_The data_
- Opening Delimiter -
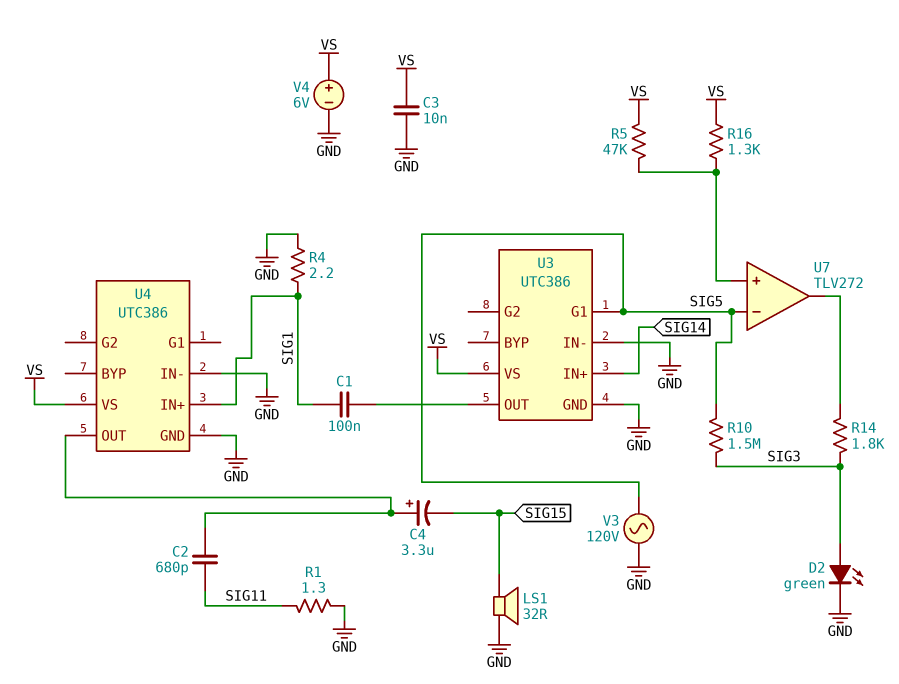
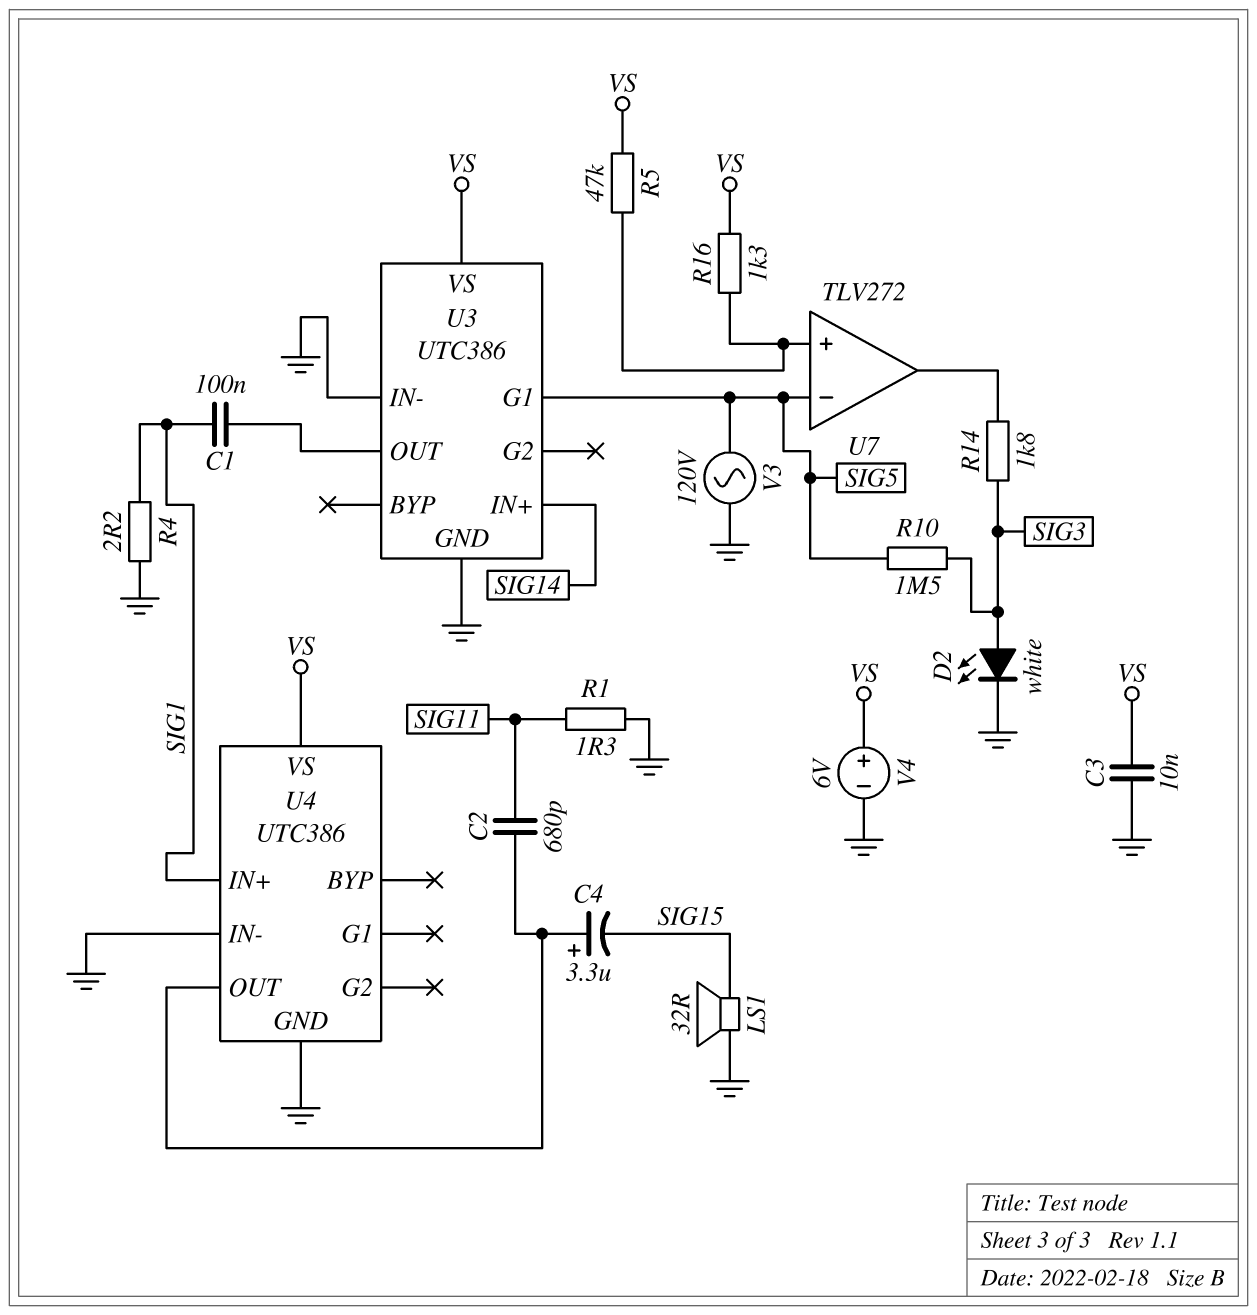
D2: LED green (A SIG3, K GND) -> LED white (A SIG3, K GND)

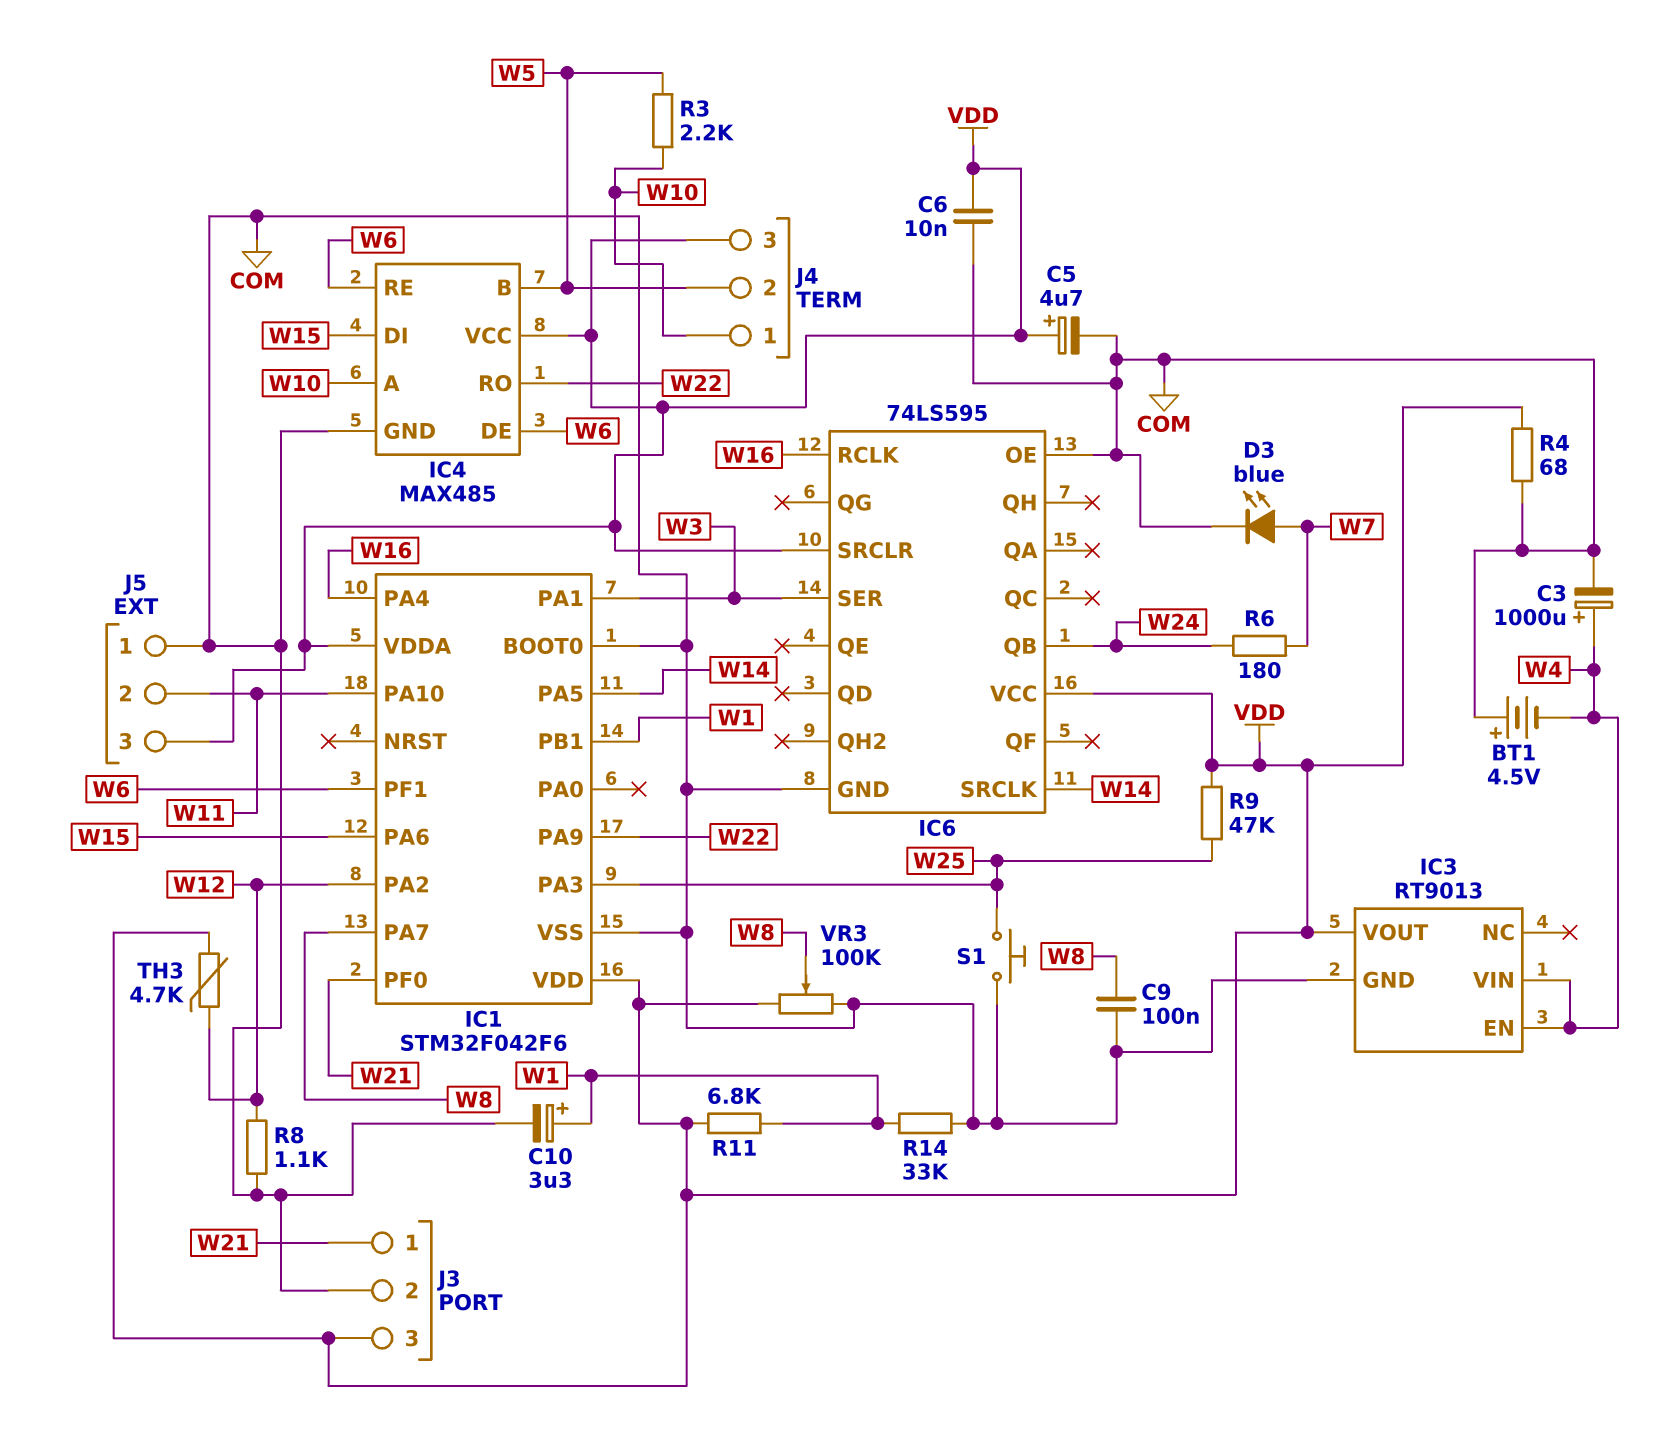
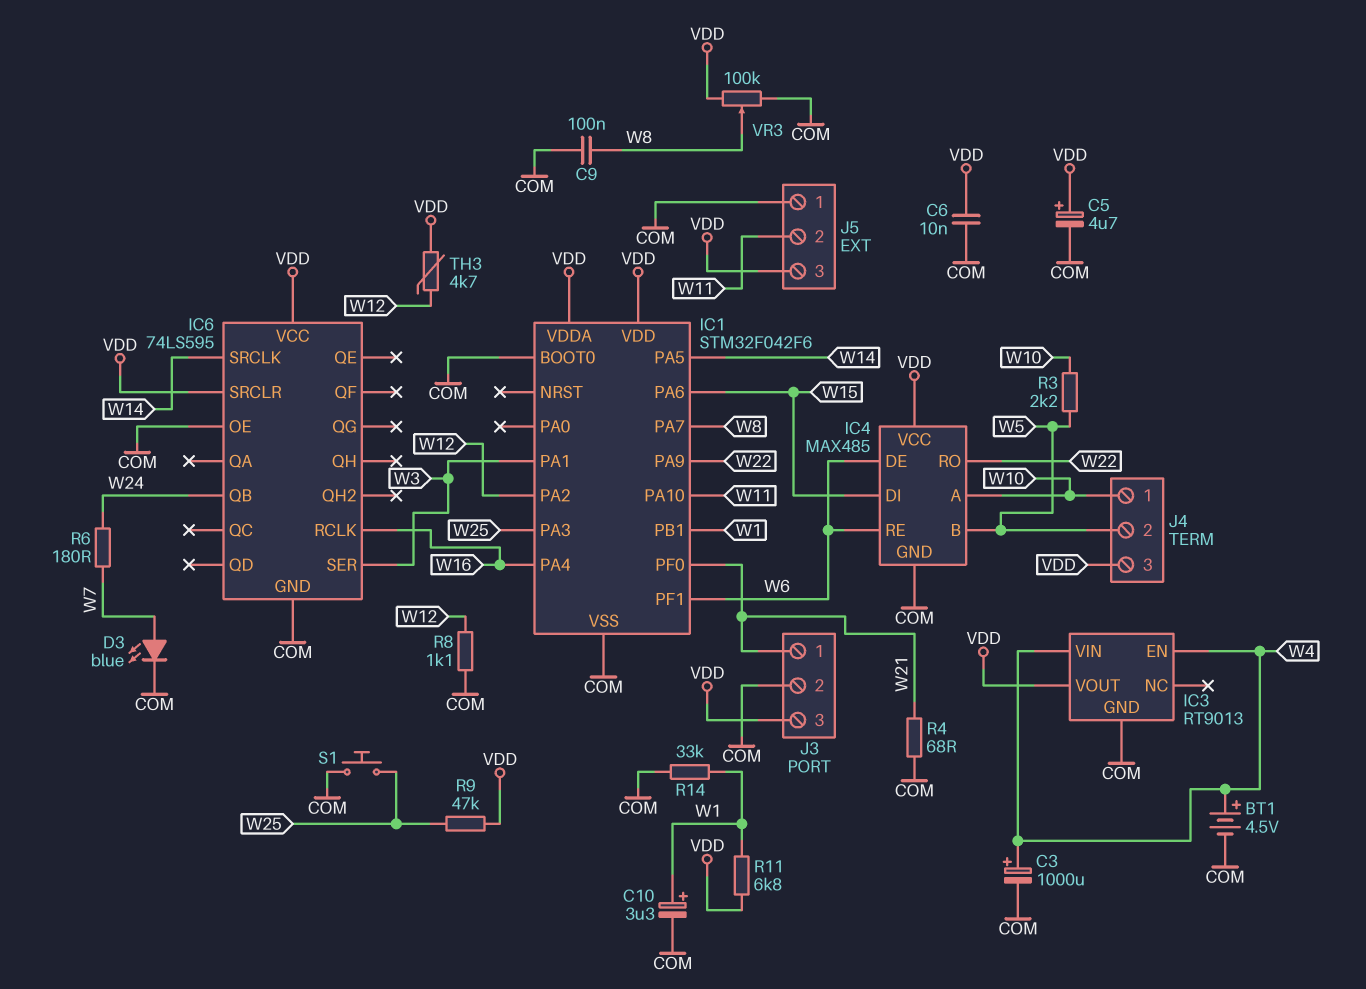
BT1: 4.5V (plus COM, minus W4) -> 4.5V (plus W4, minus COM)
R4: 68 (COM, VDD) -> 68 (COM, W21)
- Closing Delimiter -
- Opening Delimiter -
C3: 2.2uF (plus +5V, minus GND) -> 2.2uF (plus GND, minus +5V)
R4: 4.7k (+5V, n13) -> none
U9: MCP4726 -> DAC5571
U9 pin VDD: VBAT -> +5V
- Closing Delimiter -
_Instructions for the task_
Pictures excluded, give again exactly and only the lines of the material above from the line with "D2: LED green" through the line with "R4: 68 (COM, VDD) -> 68 (COM, W21)".

_Answer section_
D2: LED green (A SIG3, K GND) -> LED white (A SIG3, K GND)

BT1: 4.5V (plus COM, minus W4) -> 4.5V (plus W4, minus COM)
R4: 68 (COM, VDD) -> 68 (COM, W21)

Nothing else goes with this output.